[INSTRUCTION]: Update the data below by replacing "gray" with "blue" wherever it occurs, keeping every other line as is. Leave the pictures out of your output.

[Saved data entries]
::::

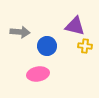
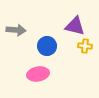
gray arrow: moved 4 px left, 2 px up
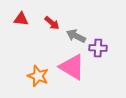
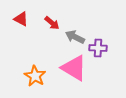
red triangle: rotated 21 degrees clockwise
gray arrow: moved 1 px left, 1 px down
pink triangle: moved 2 px right, 1 px down
orange star: moved 3 px left; rotated 10 degrees clockwise
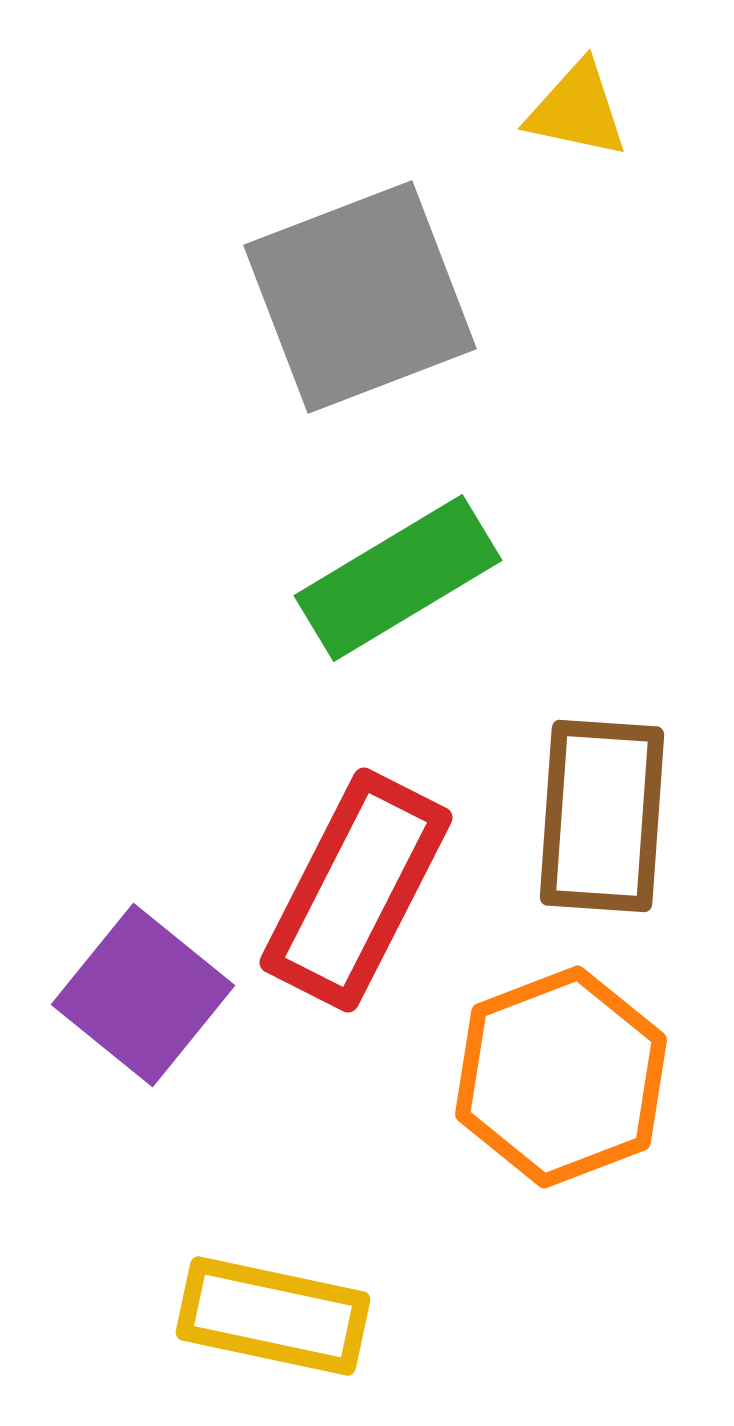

::::

[SOLUTION TO THIS PROBLEM]:
blue arrow: moved 4 px left, 2 px up
red triangle: rotated 21 degrees clockwise
blue arrow: moved 1 px left, 1 px down
pink triangle: moved 2 px right, 1 px down
orange star: moved 3 px left; rotated 10 degrees clockwise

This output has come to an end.